*** Begin section ***

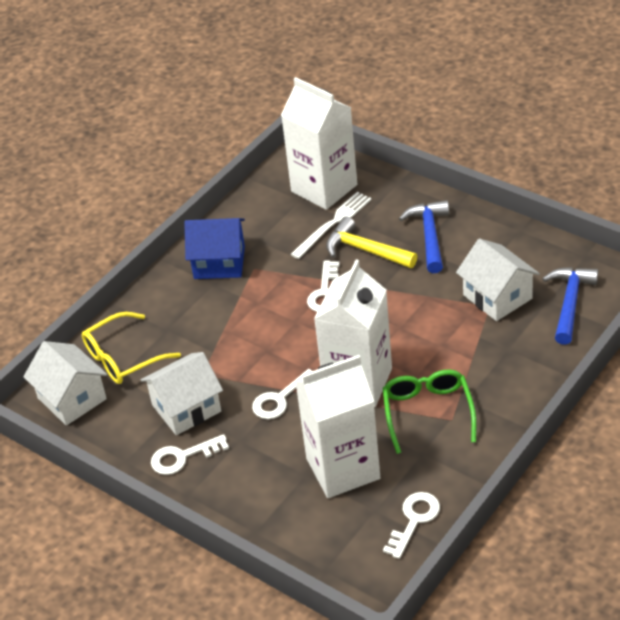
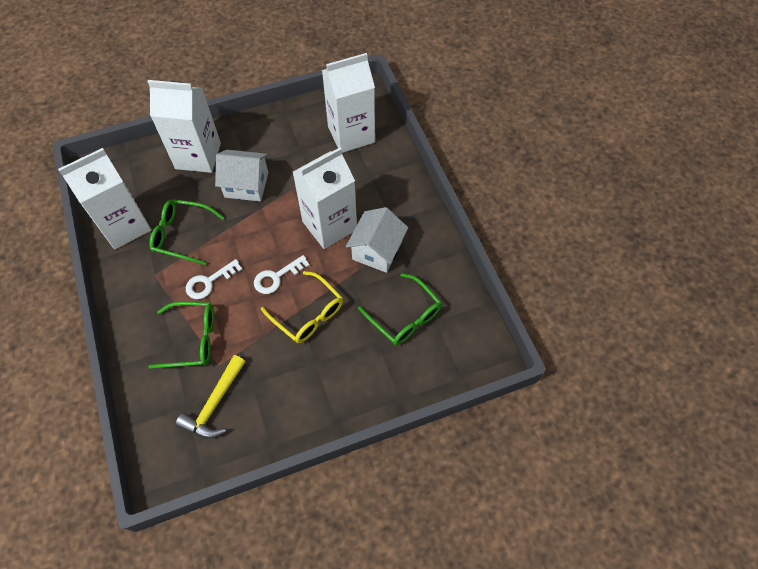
blue hammer: 2 -> 0
blue house: 1 -> 0
green glasses: 1 -> 3
white carton: 3 -> 4
white fork: 1 -> 0
white house: 3 -> 2
white key: 4 -> 2

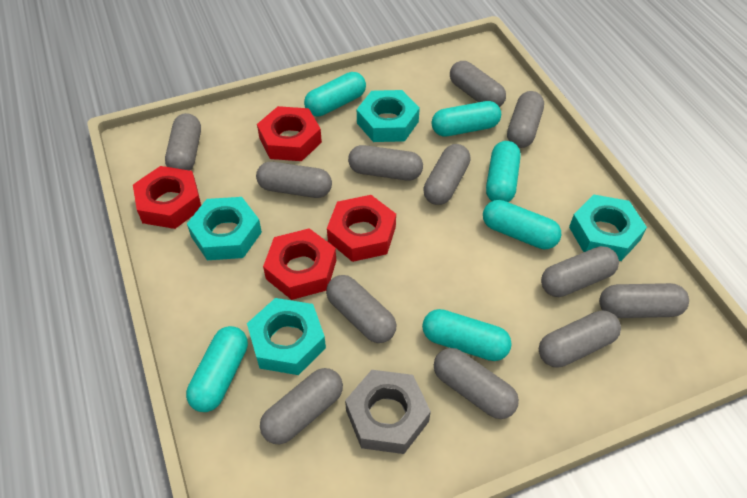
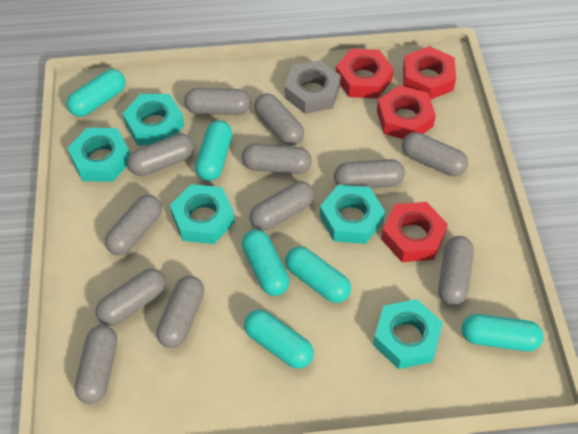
turquoise nut: 4 -> 5

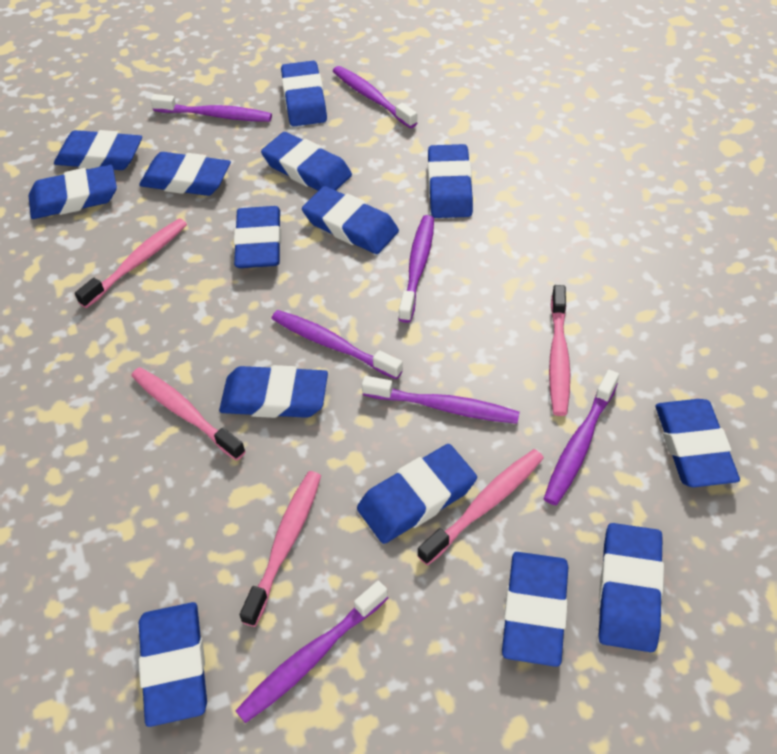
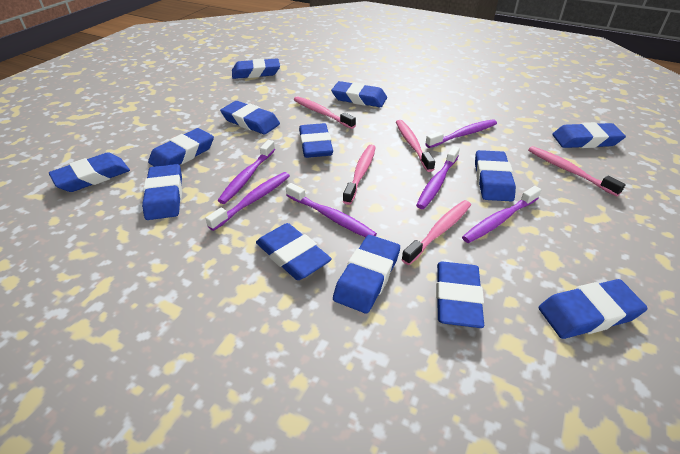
blue eraser: 14 -> 13
purple toothbrush: 7 -> 6

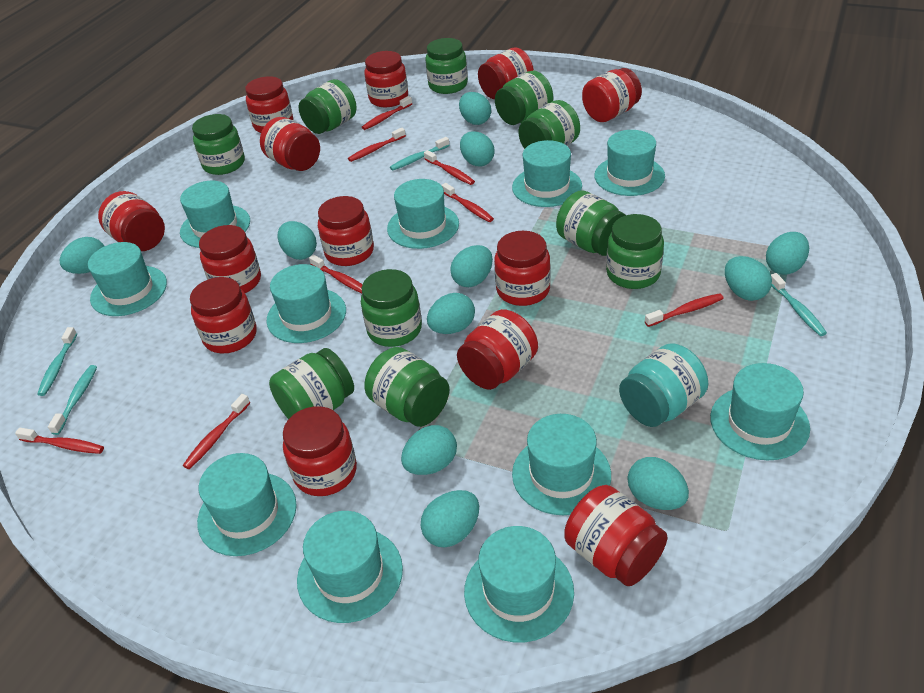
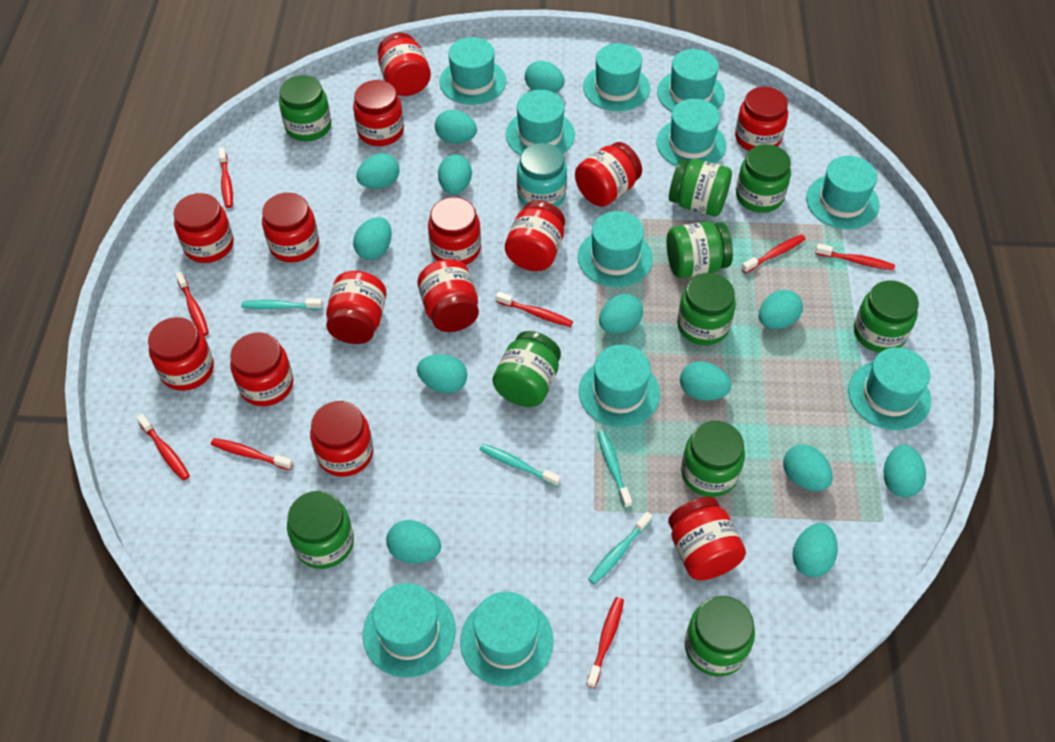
red jar: 13 -> 14
turquoise egg: 11 -> 13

*** End section ***

[Directions]: Retype word for word the span of lines above that begins with the line containing "turquoise nut: 4 -> 5" and ends with the last line of the records; skip all pictures.

[Written solution]:
turquoise nut: 4 -> 5

blue eraser: 14 -> 13
purple toothbrush: 7 -> 6

red jar: 13 -> 14
turquoise egg: 11 -> 13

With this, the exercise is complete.